═════ Study material ═════

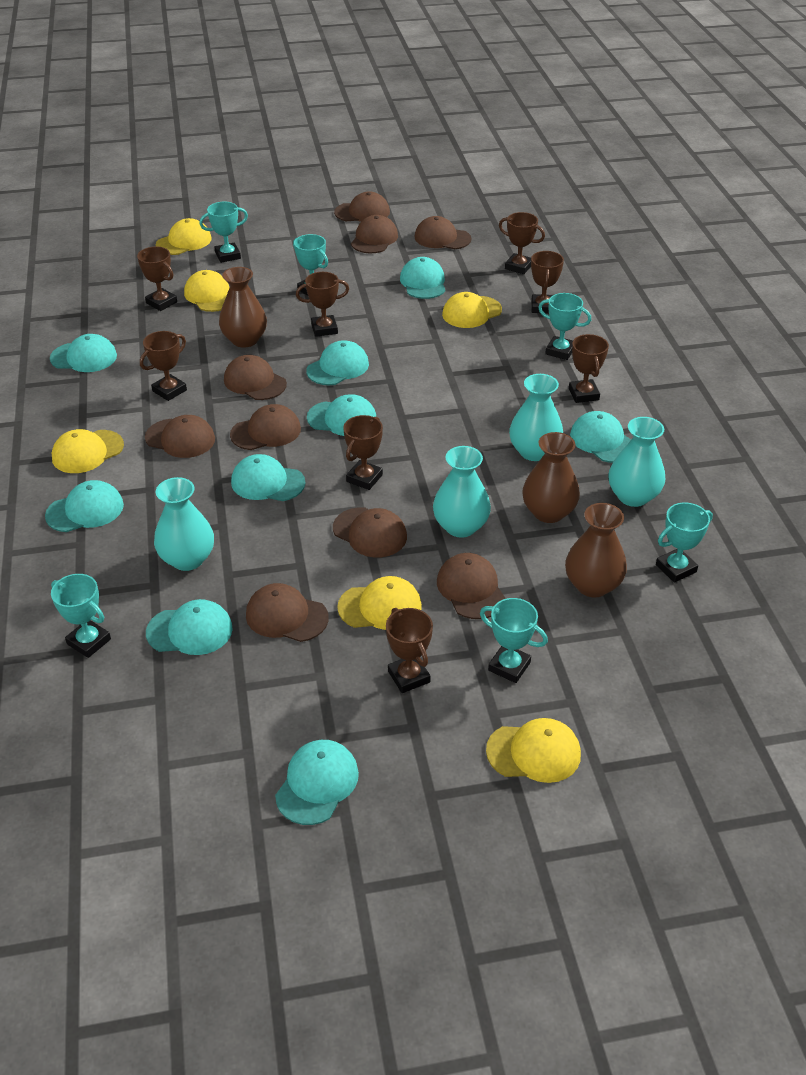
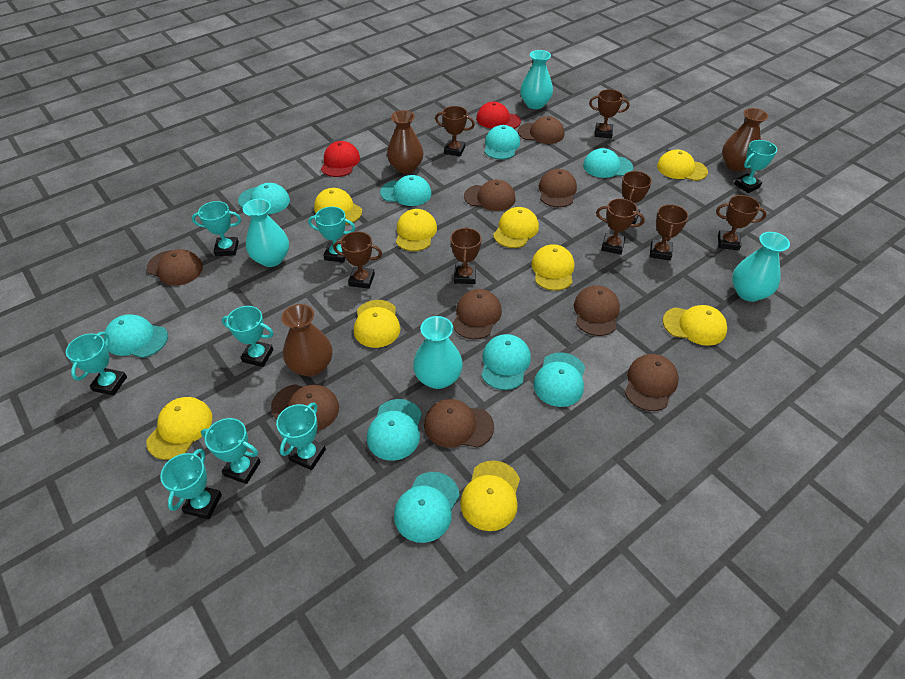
red cap: 0 -> 2
turquoise trophy: 6 -> 8
yellow cap: 6 -> 9

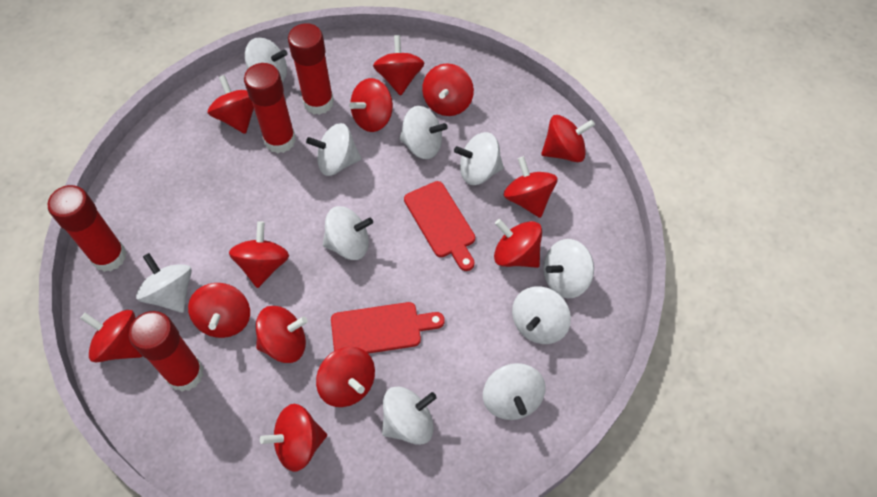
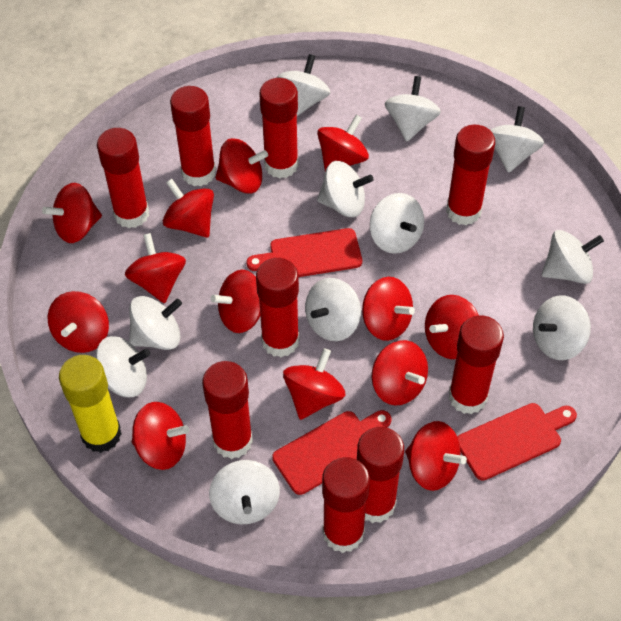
red cutting board: 2 -> 3
red glue stick: 4 -> 9
white spinning top: 10 -> 11
yellow glue stick: 0 -> 1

═════

Exercise description →
Return the full listing exactly as written, without any of its images.

Finished task →
red cap: 0 -> 2
turquoise trophy: 6 -> 8
yellow cap: 6 -> 9

red cutting board: 2 -> 3
red glue stick: 4 -> 9
white spinning top: 10 -> 11
yellow glue stick: 0 -> 1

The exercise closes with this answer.